_What to work on_. When you reach the line that contains "grey key [163,305,221,364]" in the data below, start reproducing lines exactly, and stop after the line that contains "white house [300,448,364,511]".

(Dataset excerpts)
>>

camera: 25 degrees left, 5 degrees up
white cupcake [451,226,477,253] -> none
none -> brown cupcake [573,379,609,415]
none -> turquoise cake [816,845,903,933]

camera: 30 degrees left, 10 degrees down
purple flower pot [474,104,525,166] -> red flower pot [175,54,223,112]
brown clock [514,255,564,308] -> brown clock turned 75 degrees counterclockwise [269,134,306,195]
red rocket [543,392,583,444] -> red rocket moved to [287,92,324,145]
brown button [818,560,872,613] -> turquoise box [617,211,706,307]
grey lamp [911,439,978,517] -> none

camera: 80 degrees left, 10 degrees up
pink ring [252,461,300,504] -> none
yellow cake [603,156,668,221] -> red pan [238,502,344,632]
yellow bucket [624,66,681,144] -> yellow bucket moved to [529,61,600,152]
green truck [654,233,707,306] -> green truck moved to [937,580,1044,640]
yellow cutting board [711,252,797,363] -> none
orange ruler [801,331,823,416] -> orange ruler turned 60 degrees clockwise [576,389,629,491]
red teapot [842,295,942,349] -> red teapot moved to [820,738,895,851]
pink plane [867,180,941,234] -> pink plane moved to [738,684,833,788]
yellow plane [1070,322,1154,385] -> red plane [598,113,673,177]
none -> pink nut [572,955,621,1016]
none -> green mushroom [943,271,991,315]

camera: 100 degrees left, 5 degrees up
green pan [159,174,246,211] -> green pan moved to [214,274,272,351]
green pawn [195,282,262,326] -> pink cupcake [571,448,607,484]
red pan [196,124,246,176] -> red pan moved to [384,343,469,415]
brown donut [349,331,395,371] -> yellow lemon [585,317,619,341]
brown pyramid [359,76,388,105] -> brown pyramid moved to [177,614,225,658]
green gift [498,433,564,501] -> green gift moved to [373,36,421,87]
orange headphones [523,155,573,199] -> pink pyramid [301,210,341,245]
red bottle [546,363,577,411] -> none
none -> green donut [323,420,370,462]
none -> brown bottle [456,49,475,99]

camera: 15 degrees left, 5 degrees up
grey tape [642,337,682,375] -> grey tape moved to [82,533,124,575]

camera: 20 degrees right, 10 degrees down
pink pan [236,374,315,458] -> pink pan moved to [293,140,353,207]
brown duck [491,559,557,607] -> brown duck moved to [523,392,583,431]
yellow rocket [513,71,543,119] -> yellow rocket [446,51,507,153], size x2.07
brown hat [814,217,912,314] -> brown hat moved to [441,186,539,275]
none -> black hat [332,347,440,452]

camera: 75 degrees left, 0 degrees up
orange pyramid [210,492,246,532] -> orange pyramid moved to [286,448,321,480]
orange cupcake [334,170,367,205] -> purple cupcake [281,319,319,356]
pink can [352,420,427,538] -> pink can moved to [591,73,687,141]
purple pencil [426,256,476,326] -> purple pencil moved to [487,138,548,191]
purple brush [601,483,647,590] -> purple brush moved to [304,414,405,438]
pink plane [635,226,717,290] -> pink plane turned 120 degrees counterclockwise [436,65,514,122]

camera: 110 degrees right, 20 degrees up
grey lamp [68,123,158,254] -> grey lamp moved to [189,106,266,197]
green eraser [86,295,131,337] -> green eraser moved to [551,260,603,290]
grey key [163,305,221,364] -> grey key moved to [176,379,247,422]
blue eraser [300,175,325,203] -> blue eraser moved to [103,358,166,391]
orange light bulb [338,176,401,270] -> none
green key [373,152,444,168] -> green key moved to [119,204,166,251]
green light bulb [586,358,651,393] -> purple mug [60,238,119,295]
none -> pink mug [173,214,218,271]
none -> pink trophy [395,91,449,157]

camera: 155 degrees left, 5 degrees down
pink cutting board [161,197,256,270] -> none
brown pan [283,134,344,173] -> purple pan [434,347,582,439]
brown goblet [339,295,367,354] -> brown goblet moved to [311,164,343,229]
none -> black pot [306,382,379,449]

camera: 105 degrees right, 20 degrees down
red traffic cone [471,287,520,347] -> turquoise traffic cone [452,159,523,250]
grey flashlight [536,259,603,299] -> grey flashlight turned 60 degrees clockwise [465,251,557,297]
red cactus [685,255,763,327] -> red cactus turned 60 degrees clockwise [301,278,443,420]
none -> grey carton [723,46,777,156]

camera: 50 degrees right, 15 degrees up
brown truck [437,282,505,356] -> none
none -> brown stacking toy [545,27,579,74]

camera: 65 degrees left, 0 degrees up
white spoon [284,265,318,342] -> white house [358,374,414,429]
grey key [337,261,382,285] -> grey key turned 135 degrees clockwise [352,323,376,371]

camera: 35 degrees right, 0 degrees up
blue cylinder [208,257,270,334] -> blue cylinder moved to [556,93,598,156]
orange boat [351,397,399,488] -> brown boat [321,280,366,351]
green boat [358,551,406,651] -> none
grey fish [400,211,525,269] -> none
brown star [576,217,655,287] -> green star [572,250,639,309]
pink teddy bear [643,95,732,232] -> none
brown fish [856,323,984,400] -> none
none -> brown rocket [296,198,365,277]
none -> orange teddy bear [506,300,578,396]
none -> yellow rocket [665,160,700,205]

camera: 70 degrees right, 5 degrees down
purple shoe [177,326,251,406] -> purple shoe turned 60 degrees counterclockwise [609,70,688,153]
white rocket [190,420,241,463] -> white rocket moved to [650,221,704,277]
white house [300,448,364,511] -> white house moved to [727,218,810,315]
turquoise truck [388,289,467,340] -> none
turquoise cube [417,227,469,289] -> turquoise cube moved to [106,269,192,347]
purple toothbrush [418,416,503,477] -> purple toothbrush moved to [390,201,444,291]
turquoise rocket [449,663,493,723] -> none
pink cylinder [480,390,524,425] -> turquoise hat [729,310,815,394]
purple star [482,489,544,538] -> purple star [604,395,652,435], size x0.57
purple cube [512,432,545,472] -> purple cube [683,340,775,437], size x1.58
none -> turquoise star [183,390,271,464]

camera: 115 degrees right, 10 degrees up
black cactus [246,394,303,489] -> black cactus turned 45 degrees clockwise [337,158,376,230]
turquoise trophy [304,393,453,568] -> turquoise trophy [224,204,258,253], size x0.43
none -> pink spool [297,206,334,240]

<<

_Written answer_.
grey key [163,305,221,364] -> grey key moved to [176,379,247,422]
blue eraser [300,175,325,203] -> blue eraser moved to [103,358,166,391]
orange light bulb [338,176,401,270] -> none
green key [373,152,444,168] -> green key moved to [119,204,166,251]
green light bulb [586,358,651,393] -> purple mug [60,238,119,295]
none -> pink mug [173,214,218,271]
none -> pink trophy [395,91,449,157]

camera: 155 degrees left, 5 degrees down
pink cutting board [161,197,256,270] -> none
brown pan [283,134,344,173] -> purple pan [434,347,582,439]
brown goblet [339,295,367,354] -> brown goblet moved to [311,164,343,229]
none -> black pot [306,382,379,449]

camera: 105 degrees right, 20 degrees down
red traffic cone [471,287,520,347] -> turquoise traffic cone [452,159,523,250]
grey flashlight [536,259,603,299] -> grey flashlight turned 60 degrees clockwise [465,251,557,297]
red cactus [685,255,763,327] -> red cactus turned 60 degrees clockwise [301,278,443,420]
none -> grey carton [723,46,777,156]

camera: 50 degrees right, 15 degrees up
brown truck [437,282,505,356] -> none
none -> brown stacking toy [545,27,579,74]

camera: 65 degrees left, 0 degrees up
white spoon [284,265,318,342] -> white house [358,374,414,429]
grey key [337,261,382,285] -> grey key turned 135 degrees clockwise [352,323,376,371]

camera: 35 degrees right, 0 degrees up
blue cylinder [208,257,270,334] -> blue cylinder moved to [556,93,598,156]
orange boat [351,397,399,488] -> brown boat [321,280,366,351]
green boat [358,551,406,651] -> none
grey fish [400,211,525,269] -> none
brown star [576,217,655,287] -> green star [572,250,639,309]
pink teddy bear [643,95,732,232] -> none
brown fish [856,323,984,400] -> none
none -> brown rocket [296,198,365,277]
none -> orange teddy bear [506,300,578,396]
none -> yellow rocket [665,160,700,205]

camera: 70 degrees right, 5 degrees down
purple shoe [177,326,251,406] -> purple shoe turned 60 degrees counterclockwise [609,70,688,153]
white rocket [190,420,241,463] -> white rocket moved to [650,221,704,277]
white house [300,448,364,511] -> white house moved to [727,218,810,315]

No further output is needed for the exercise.